What is expected:
Leaving the pictures aside, reproduce the data in full and word for word.

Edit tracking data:
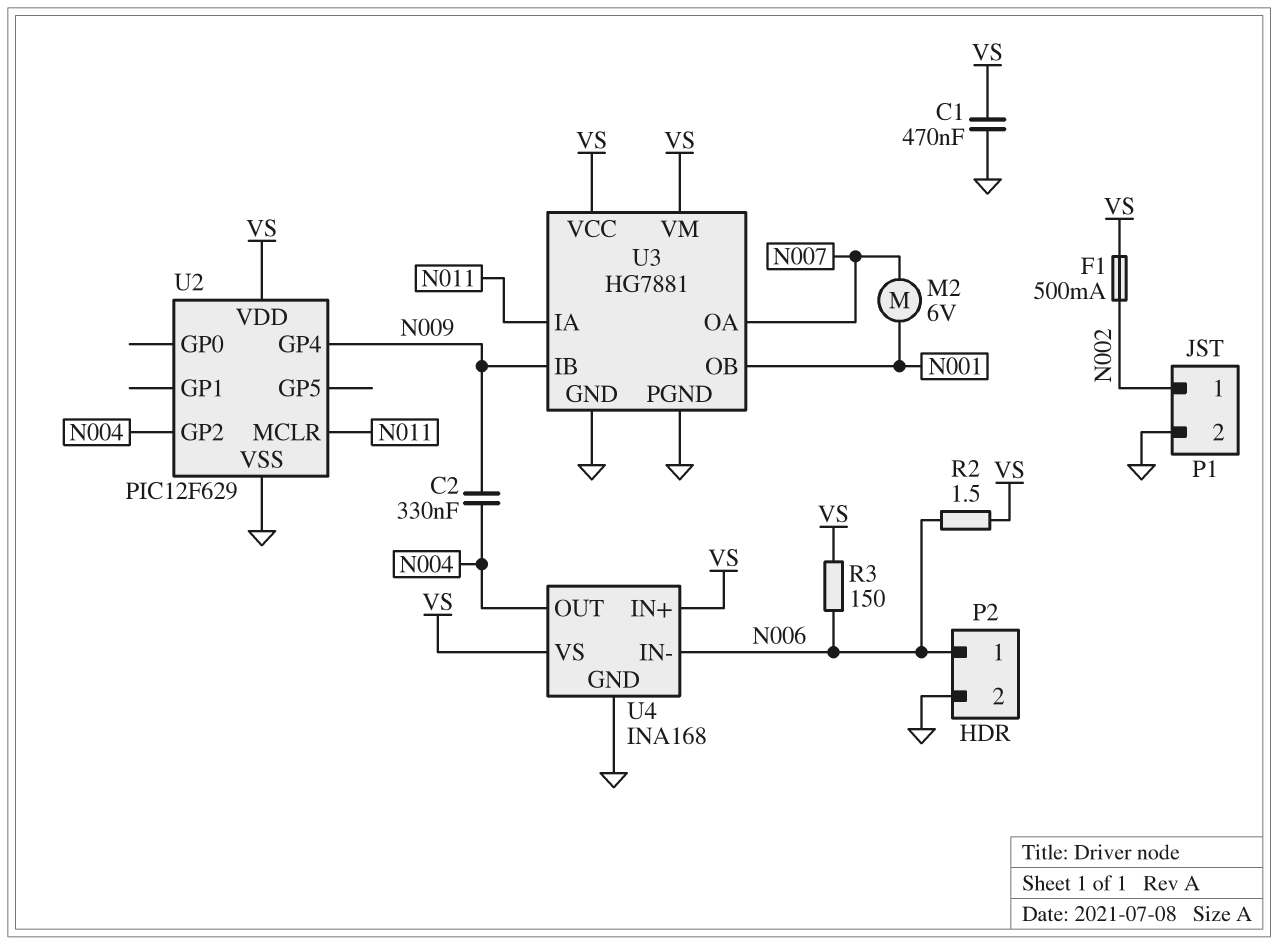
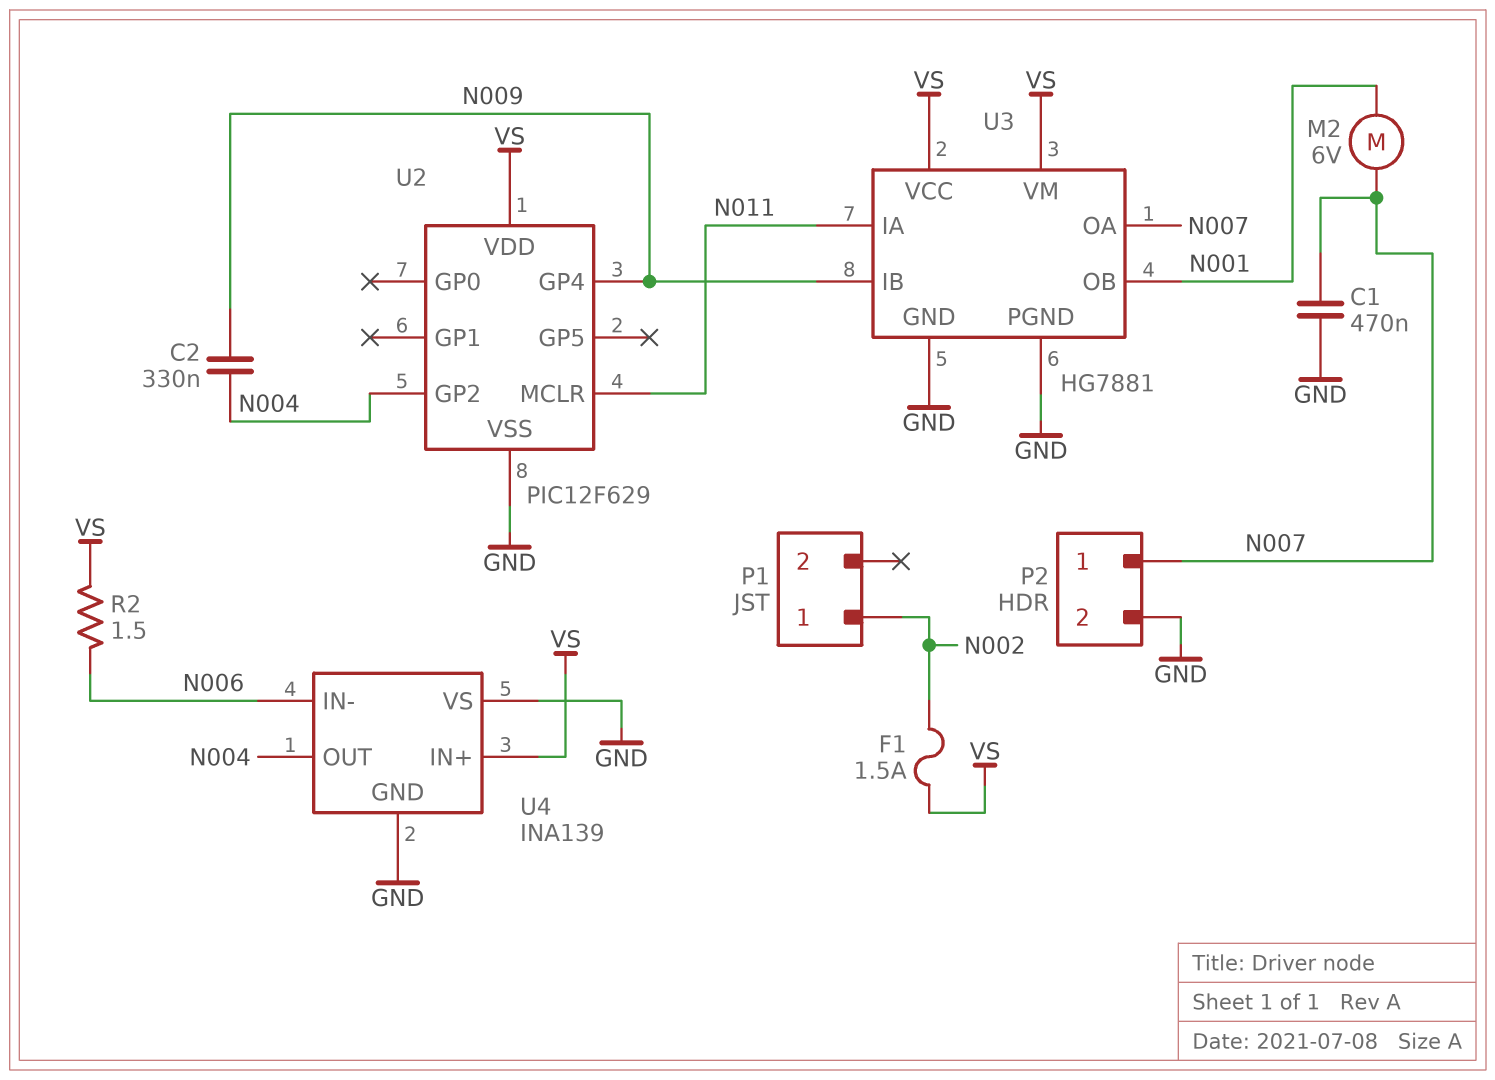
C1: 470nF (GND, VS) -> 470nF (GND, N007)
F1: 500mA (N002, VS) -> 1.5A (N002, VS)
P1 pin 2: GND -> none
P2 pin 1: N006 -> N007
R3: 150 (N006, VS) -> none
U4: INA168 -> INA139
U4 pin VS: VS -> GND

Your response:
C1: 470nF (GND, VS) -> 470nF (GND, N007)
F1: 500mA (N002, VS) -> 1.5A (N002, VS)
P1 pin 2: GND -> none
P2 pin 1: N006 -> N007
R3: 150 (N006, VS) -> none
U4: INA168 -> INA139
U4 pin VS: VS -> GND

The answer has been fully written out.